#### Description of the task:
Exactly reproduce the line containing "none -> blue brick G8 level 1" and all later lines to the end of the entries, leaving the pictures out of your copy.

··· Provided data

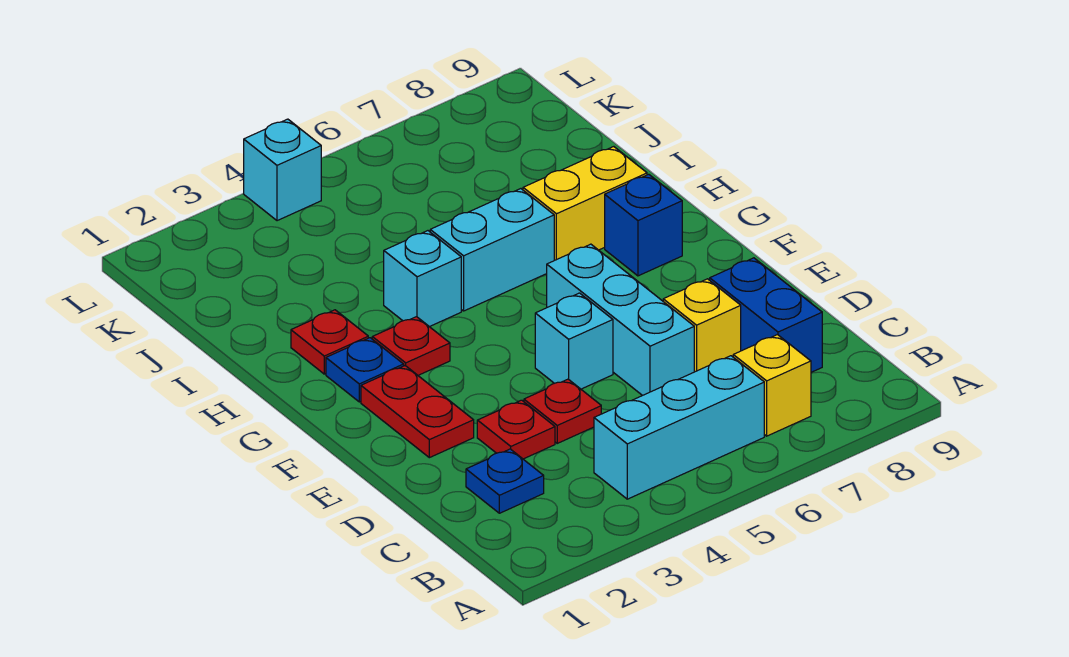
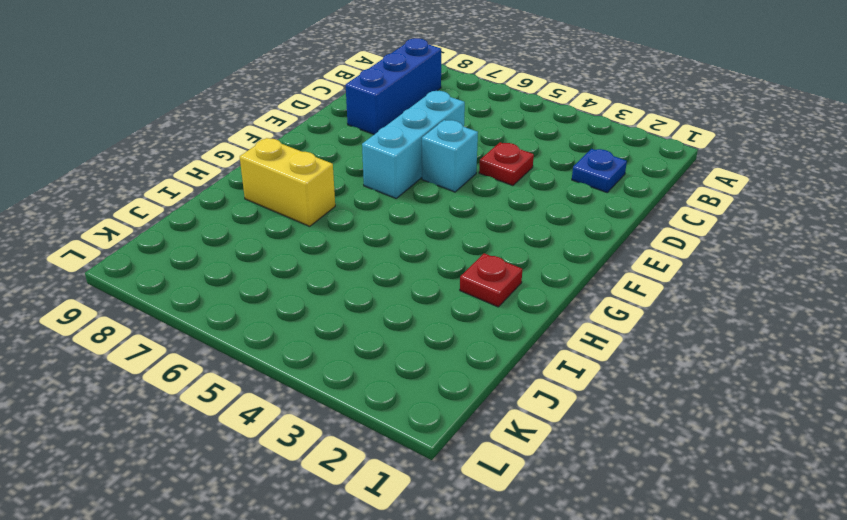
blue brick B8:D8 level 1 -> blue brick C8:D8 level 1
none -> cyan brick B4:B6 level 1
none -> yellow brick B7 level 1
none -> red plate D3 level 1

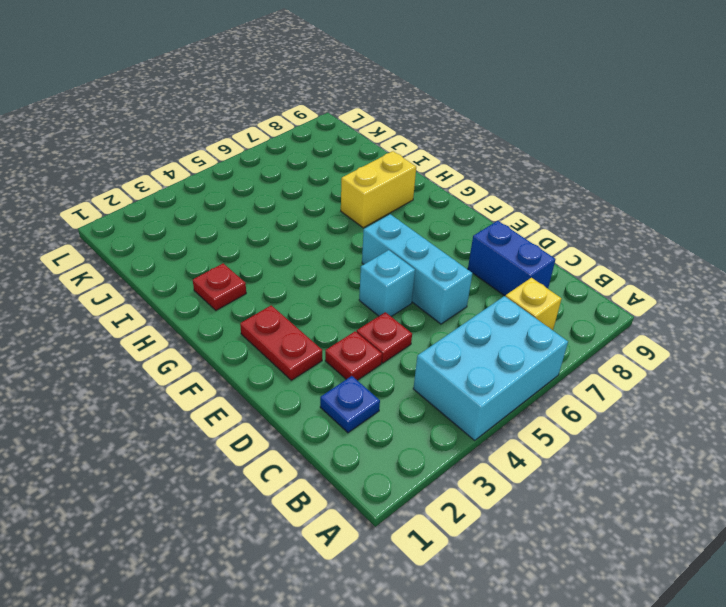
cyan brick A4:B6 level 1 -> cyan brick B4:B6 level 1
none -> yellow brick D7 level 1
none -> blue plate G2 level 1
none -> red plate G3 level 1

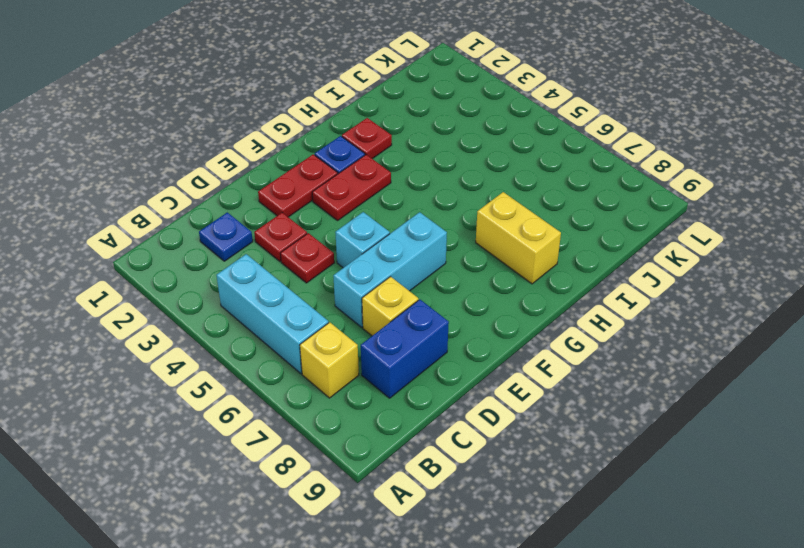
red plate F3:G3 level 1 -> red plate G3 level 1
none -> blue brick G8 level 1
none -> cyan brick H4 level 1
none -> cyan brick H5:H6 level 1

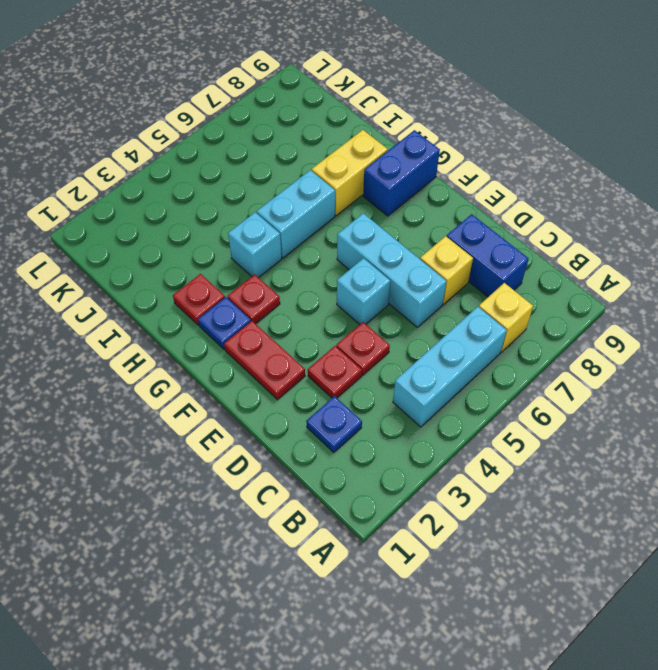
blue brick G8:G9 level 1 -> blue brick G8 level 1
none -> cyan brick L4 level 1

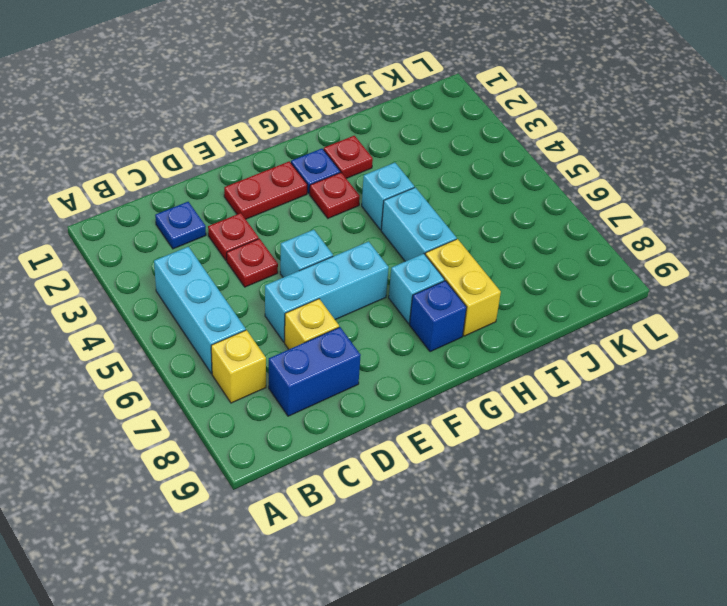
cyan brick G7 level 1 -> cyan brick L4 level 1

······

#### Response to this exercise:
none -> blue brick G8 level 1
none -> cyan brick H4 level 1
none -> cyan brick H5:H6 level 1

blue brick G8:G9 level 1 -> blue brick G8 level 1
none -> cyan brick L4 level 1

cyan brick G7 level 1 -> cyan brick L4 level 1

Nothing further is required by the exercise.